- [YOUR GOAL]
Below is a block of entries; repeat exactly the lines starting at the line that contains "turquoise plane: 2 -> 6" and ending at the line that contains "orange marker: 2 -> 4", both included.

[Source records]

+ + + +

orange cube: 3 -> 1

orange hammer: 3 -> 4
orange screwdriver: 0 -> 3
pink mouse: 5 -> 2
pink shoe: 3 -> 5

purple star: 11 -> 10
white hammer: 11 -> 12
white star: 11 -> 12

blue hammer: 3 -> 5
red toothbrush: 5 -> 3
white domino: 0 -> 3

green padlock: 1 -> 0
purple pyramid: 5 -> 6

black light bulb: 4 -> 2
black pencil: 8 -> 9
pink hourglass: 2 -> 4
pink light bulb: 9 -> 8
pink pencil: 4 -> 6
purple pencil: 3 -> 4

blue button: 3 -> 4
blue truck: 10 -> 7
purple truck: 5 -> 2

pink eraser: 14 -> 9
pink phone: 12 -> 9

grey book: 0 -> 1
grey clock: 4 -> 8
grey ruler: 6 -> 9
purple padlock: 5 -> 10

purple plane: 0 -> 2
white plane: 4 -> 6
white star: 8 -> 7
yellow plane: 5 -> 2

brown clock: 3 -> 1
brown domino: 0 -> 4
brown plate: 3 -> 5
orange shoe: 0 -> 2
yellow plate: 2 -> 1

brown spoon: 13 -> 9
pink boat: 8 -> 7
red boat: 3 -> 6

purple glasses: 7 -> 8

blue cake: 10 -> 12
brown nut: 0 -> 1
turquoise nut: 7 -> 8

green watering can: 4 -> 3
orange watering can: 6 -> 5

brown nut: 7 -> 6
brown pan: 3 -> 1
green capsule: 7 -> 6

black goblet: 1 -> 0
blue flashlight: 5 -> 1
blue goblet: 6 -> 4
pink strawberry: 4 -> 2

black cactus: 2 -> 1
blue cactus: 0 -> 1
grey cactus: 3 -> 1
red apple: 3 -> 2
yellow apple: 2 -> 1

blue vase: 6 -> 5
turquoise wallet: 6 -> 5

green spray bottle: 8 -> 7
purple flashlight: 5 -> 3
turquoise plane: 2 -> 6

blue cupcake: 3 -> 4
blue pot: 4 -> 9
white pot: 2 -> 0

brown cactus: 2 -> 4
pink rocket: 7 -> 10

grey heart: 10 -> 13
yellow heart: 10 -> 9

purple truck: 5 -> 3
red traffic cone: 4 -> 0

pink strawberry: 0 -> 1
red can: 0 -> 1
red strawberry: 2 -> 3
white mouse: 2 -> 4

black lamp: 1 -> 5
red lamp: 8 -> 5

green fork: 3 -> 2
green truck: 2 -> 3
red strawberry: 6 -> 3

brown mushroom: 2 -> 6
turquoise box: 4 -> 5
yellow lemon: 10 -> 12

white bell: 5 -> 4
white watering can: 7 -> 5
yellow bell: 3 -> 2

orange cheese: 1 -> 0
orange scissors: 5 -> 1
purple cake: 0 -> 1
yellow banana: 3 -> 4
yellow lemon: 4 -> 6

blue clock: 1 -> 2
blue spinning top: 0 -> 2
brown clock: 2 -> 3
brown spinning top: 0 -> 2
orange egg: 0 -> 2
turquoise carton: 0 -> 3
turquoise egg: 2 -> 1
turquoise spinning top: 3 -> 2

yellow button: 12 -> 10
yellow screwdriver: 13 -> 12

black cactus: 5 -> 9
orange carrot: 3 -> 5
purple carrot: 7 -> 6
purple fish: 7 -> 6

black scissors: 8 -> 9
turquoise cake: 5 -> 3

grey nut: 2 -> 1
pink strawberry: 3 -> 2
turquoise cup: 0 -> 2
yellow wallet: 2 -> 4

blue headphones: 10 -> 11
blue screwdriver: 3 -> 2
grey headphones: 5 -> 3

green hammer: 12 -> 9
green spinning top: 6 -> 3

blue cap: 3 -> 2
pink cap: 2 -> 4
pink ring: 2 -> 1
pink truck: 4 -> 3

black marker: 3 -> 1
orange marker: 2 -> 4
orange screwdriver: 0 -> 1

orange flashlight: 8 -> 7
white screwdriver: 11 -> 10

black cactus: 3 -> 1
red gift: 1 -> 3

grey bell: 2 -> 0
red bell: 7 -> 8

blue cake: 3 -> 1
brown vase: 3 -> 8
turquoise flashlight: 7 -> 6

+ + + +

- [RESULT OF THE TASK]
turquoise plane: 2 -> 6

blue cupcake: 3 -> 4
blue pot: 4 -> 9
white pot: 2 -> 0

brown cactus: 2 -> 4
pink rocket: 7 -> 10

grey heart: 10 -> 13
yellow heart: 10 -> 9

purple truck: 5 -> 3
red traffic cone: 4 -> 0

pink strawberry: 0 -> 1
red can: 0 -> 1
red strawberry: 2 -> 3
white mouse: 2 -> 4

black lamp: 1 -> 5
red lamp: 8 -> 5

green fork: 3 -> 2
green truck: 2 -> 3
red strawberry: 6 -> 3

brown mushroom: 2 -> 6
turquoise box: 4 -> 5
yellow lemon: 10 -> 12

white bell: 5 -> 4
white watering can: 7 -> 5
yellow bell: 3 -> 2

orange cheese: 1 -> 0
orange scissors: 5 -> 1
purple cake: 0 -> 1
yellow banana: 3 -> 4
yellow lemon: 4 -> 6

blue clock: 1 -> 2
blue spinning top: 0 -> 2
brown clock: 2 -> 3
brown spinning top: 0 -> 2
orange egg: 0 -> 2
turquoise carton: 0 -> 3
turquoise egg: 2 -> 1
turquoise spinning top: 3 -> 2

yellow button: 12 -> 10
yellow screwdriver: 13 -> 12

black cactus: 5 -> 9
orange carrot: 3 -> 5
purple carrot: 7 -> 6
purple fish: 7 -> 6

black scissors: 8 -> 9
turquoise cake: 5 -> 3

grey nut: 2 -> 1
pink strawberry: 3 -> 2
turquoise cup: 0 -> 2
yellow wallet: 2 -> 4

blue headphones: 10 -> 11
blue screwdriver: 3 -> 2
grey headphones: 5 -> 3

green hammer: 12 -> 9
green spinning top: 6 -> 3

blue cap: 3 -> 2
pink cap: 2 -> 4
pink ring: 2 -> 1
pink truck: 4 -> 3

black marker: 3 -> 1
orange marker: 2 -> 4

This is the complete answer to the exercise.